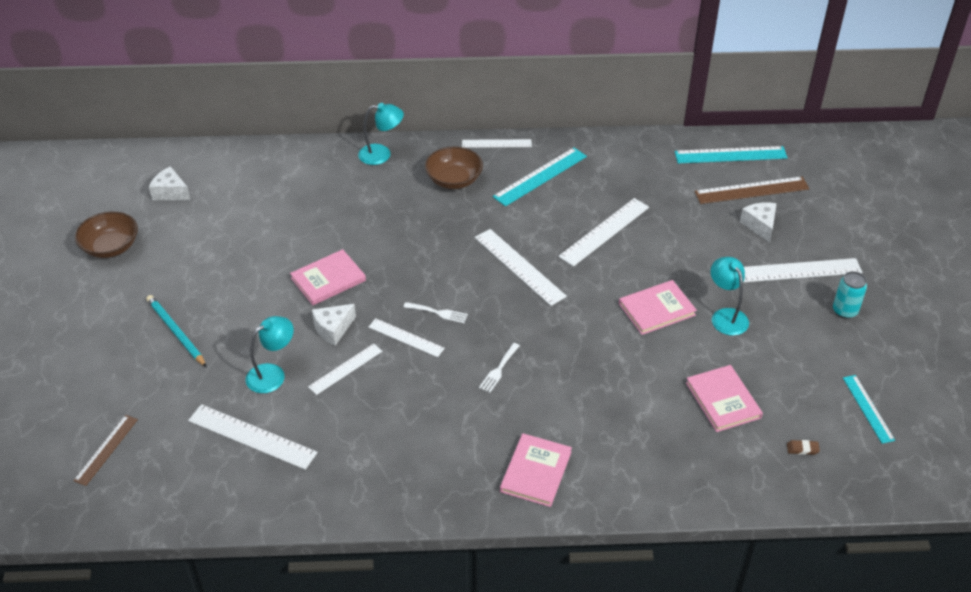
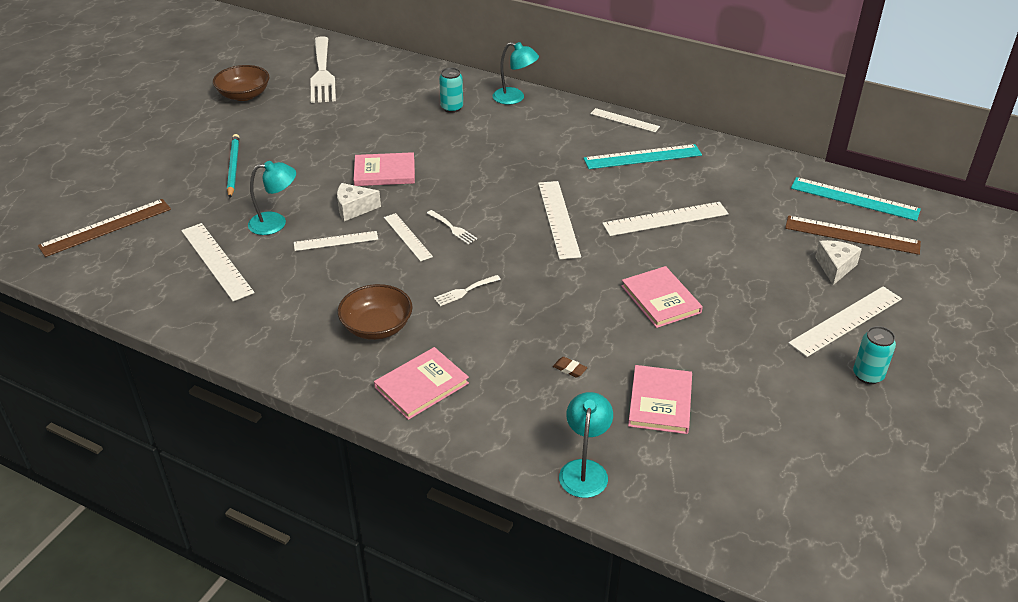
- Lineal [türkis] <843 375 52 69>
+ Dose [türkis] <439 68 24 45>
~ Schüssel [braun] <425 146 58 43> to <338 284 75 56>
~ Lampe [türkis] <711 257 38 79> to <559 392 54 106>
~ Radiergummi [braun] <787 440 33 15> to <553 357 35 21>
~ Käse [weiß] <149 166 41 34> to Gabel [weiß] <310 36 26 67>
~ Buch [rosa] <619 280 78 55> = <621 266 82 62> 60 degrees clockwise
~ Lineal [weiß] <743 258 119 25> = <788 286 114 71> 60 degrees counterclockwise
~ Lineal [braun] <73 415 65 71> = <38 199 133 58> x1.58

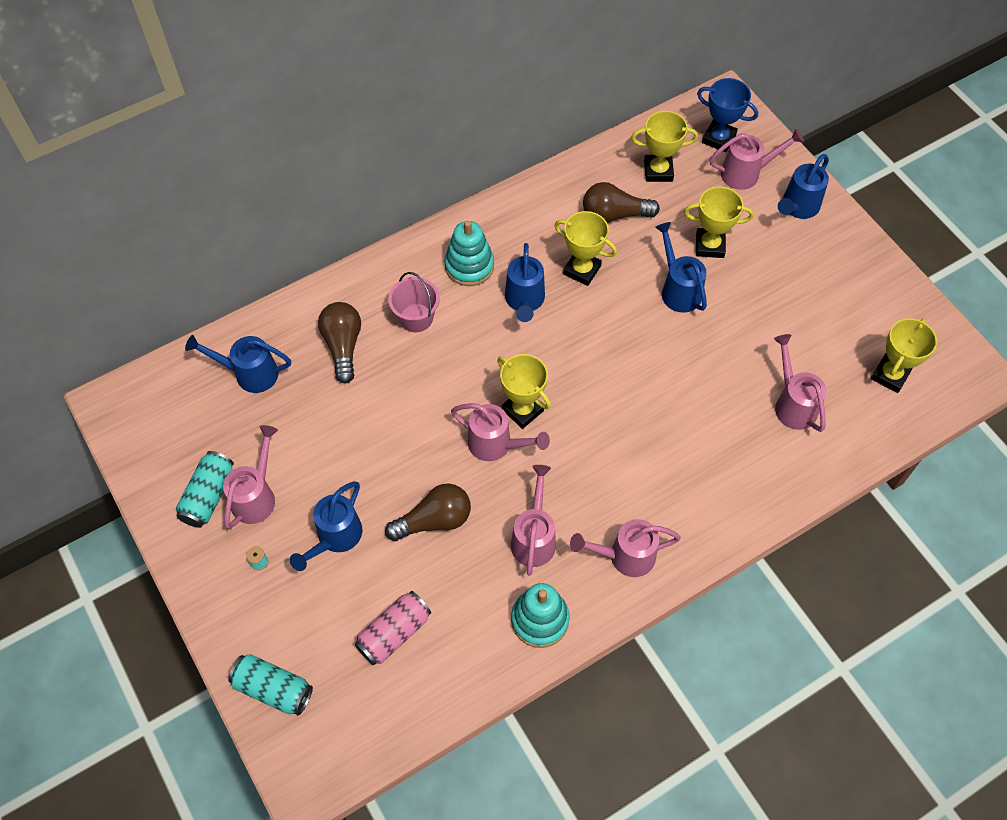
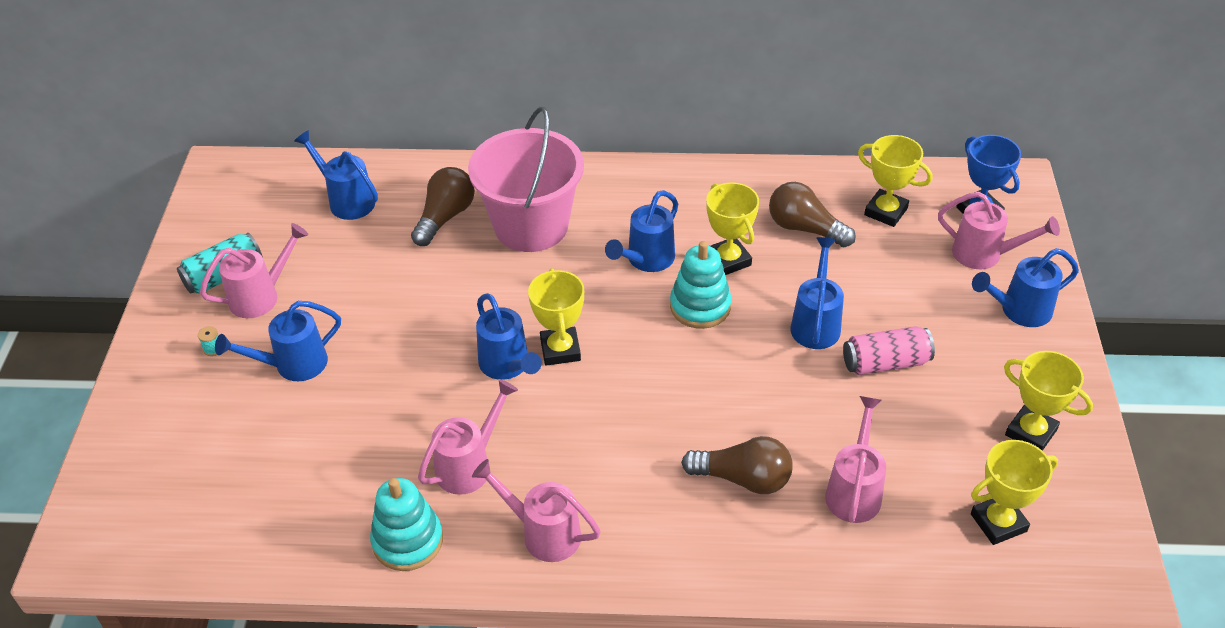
- Dose [türkis] <228 654 85 61>
~ Dose [rosa] <355 591 76 75> to <843 326 92 49>
~ Glühbirne [braun] <385 483 86 58> to <681 436 112 58>
~ Stapelspielzeug [türkis] <445 220 49 66> to <670 241 62 88>
~ Pokal [gelb] <684 186 70 72> to <1004 351 89 100>
~ Gießkanne [rosa] <451 403 99 58> to Gießkanne [blau] <476 293 66 87>
~ Eimer [rosa] <388 272 52 60> = <468 107 116 145> x1.95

§ **Problem description**:
For the word "degrees", go through the records and show each line that carries it.

§ **Output of the task**:
~ Buch [rosa] <619 280 78 55> = <621 266 82 62> 60 degrees clockwise
~ Lineal [weiß] <743 258 119 25> = <788 286 114 71> 60 degrees counterclockwise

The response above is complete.